=== Records for processing ===

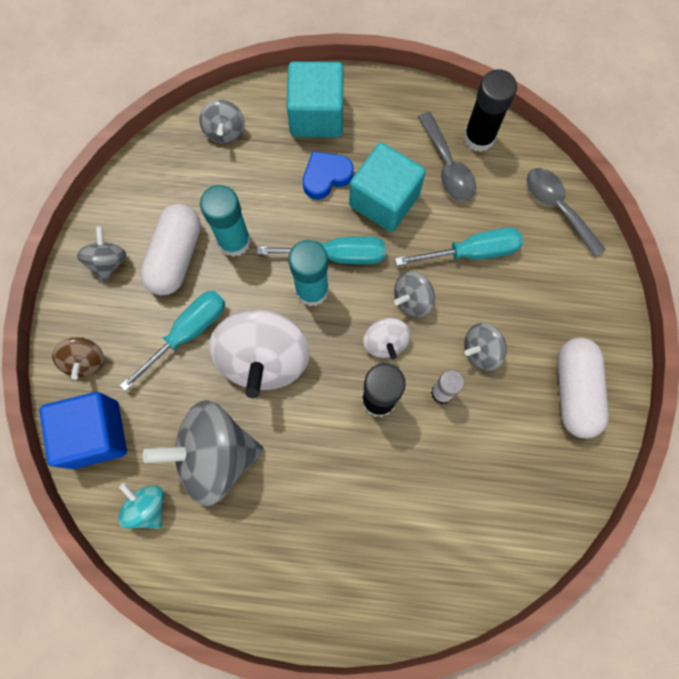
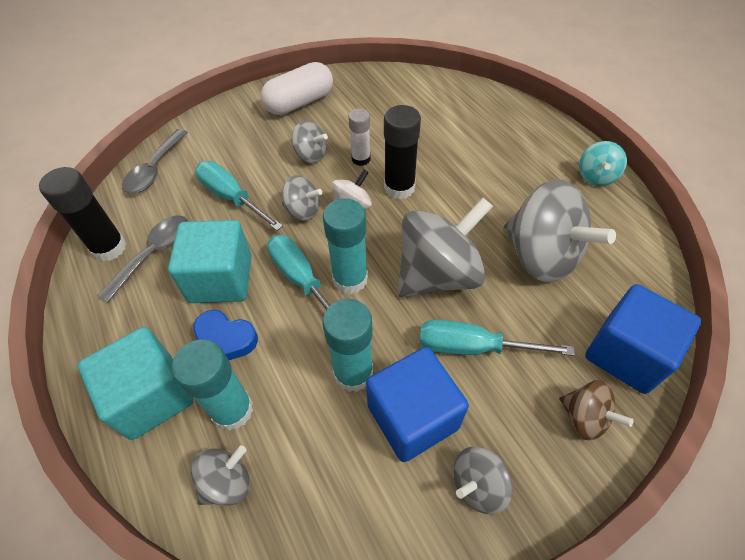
camera: 125 degrees left, 20 degrees down
(85, 361) = (584, 417): brown spinning top -> brown spinning top turned 90 degrees clockwise
(147, 507) = (624, 273): turquoise spinning top -> turquoise spinning top (596, 177)
(176, 256) = (413, 416): white capsule -> blue cube
(264, 358) = (438, 274): white spinning top -> grey spinning top
(268, 156) = (232, 410): none -> turquoise glue stick

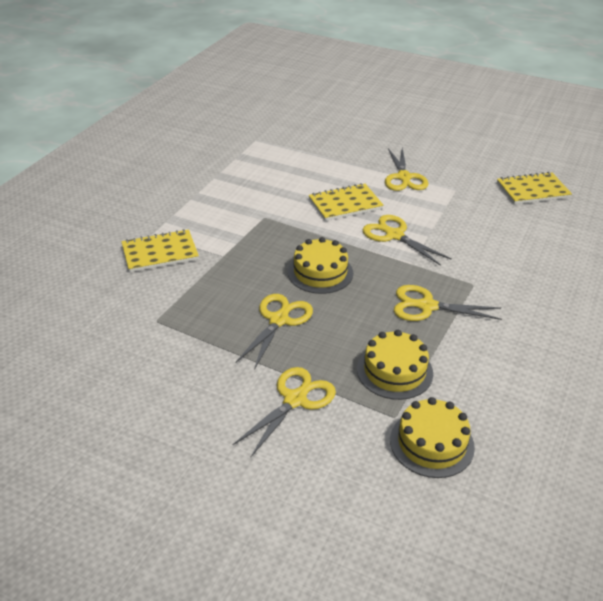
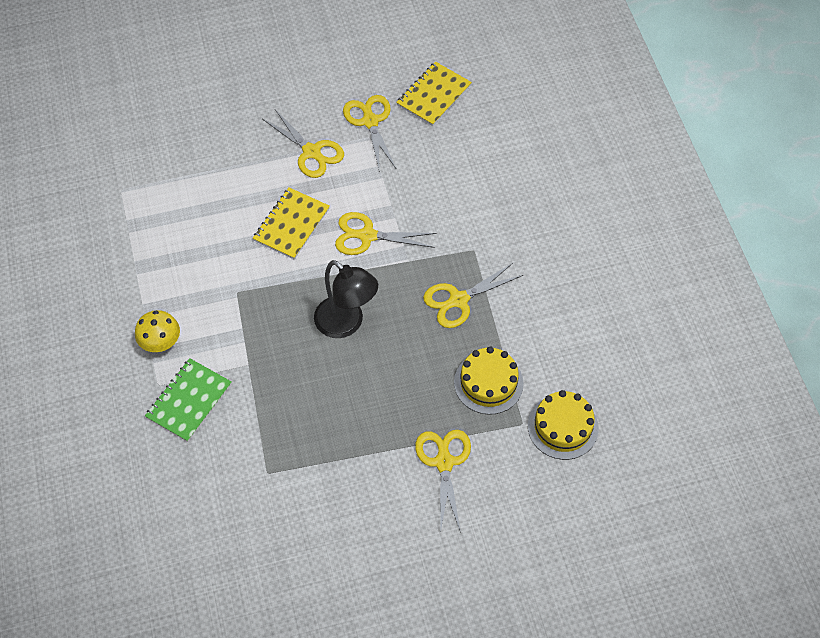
camera: 40 degrees left, 20 degrees up
(160, 252) = (189, 401): yellow notebook -> green notebook
(183, 216) = (161, 343): none -> yellow mushroom
(279, 320) = (362, 399): yellow scissors -> yellow scissors (370, 121)
(320, 272) = (346, 324): yellow cake -> black lamp

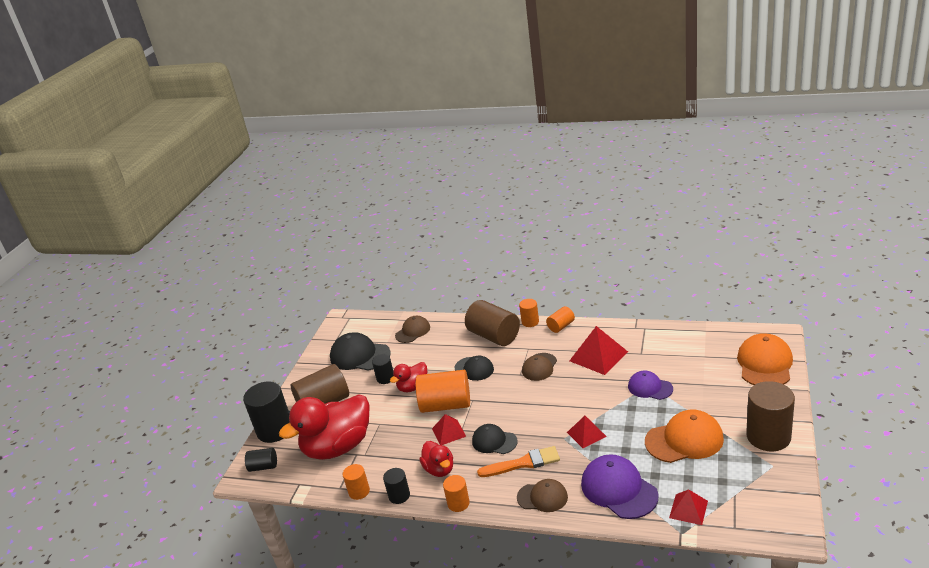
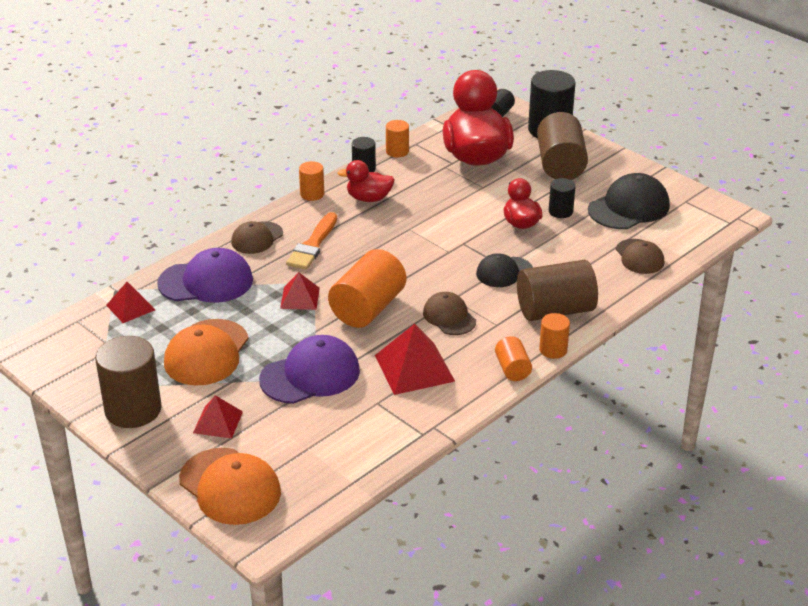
camera: 115 degrees right, 5 degrees up
(446, 405) = (462, 233): orange cylinder -> orange cylinder (368, 308)
(448, 432) = (415, 220): red pyramid -> red pyramid (218, 422)
(494, 441) = (365, 240): black cap -> none
(650, 387) = (310, 375): purple cap -> purple cap, size x1.60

===

*Work task*. Report each line above that includes the string "left".

*Answer space*.
camera: 125 degrees left, 20 degrees down
camera: 40 degrees left, 20 degrees up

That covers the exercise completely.